[Object change descriptions]
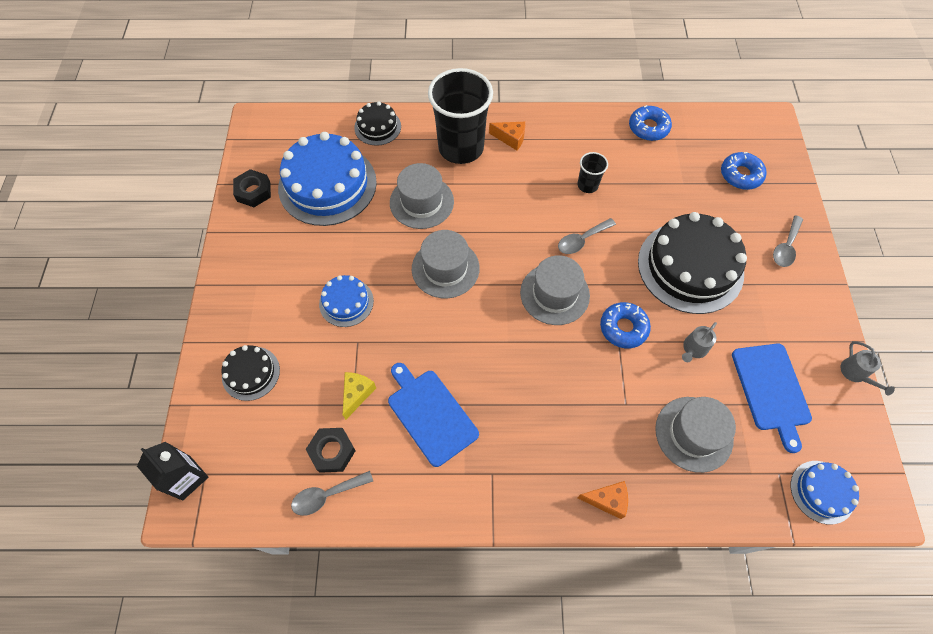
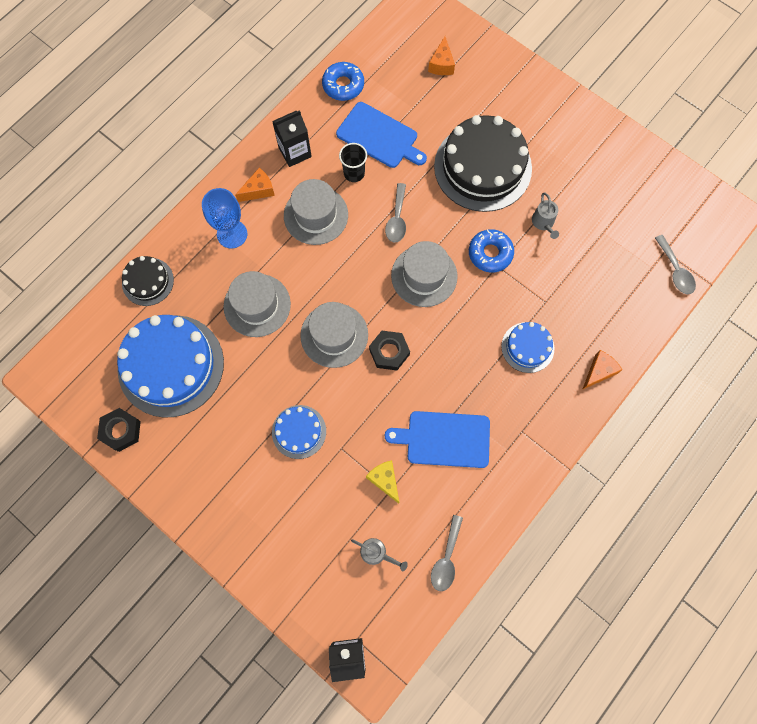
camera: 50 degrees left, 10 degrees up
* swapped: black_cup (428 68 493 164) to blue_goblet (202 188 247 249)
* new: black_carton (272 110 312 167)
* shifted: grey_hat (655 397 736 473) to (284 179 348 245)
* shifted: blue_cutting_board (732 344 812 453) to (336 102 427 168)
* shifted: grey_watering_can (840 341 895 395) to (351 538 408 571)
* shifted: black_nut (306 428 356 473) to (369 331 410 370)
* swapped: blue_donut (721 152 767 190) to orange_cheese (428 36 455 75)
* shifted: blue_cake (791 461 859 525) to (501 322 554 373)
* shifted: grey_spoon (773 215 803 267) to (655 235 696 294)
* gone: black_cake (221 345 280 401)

### To do
Copy all entries exactly; skip pictures.

### Task answer
camera: 50 degrees left, 10 degrees up
* swapped: black_cup (428 68 493 164) to blue_goblet (202 188 247 249)
* new: black_carton (272 110 312 167)
* shifted: grey_hat (655 397 736 473) to (284 179 348 245)
* shifted: blue_cutting_board (732 344 812 453) to (336 102 427 168)
* shifted: grey_watering_can (840 341 895 395) to (351 538 408 571)
* shifted: black_nut (306 428 356 473) to (369 331 410 370)
* swapped: blue_donut (721 152 767 190) to orange_cheese (428 36 455 75)
* shifted: blue_cake (791 461 859 525) to (501 322 554 373)
* shifted: grey_spoon (773 215 803 267) to (655 235 696 294)
* gone: black_cake (221 345 280 401)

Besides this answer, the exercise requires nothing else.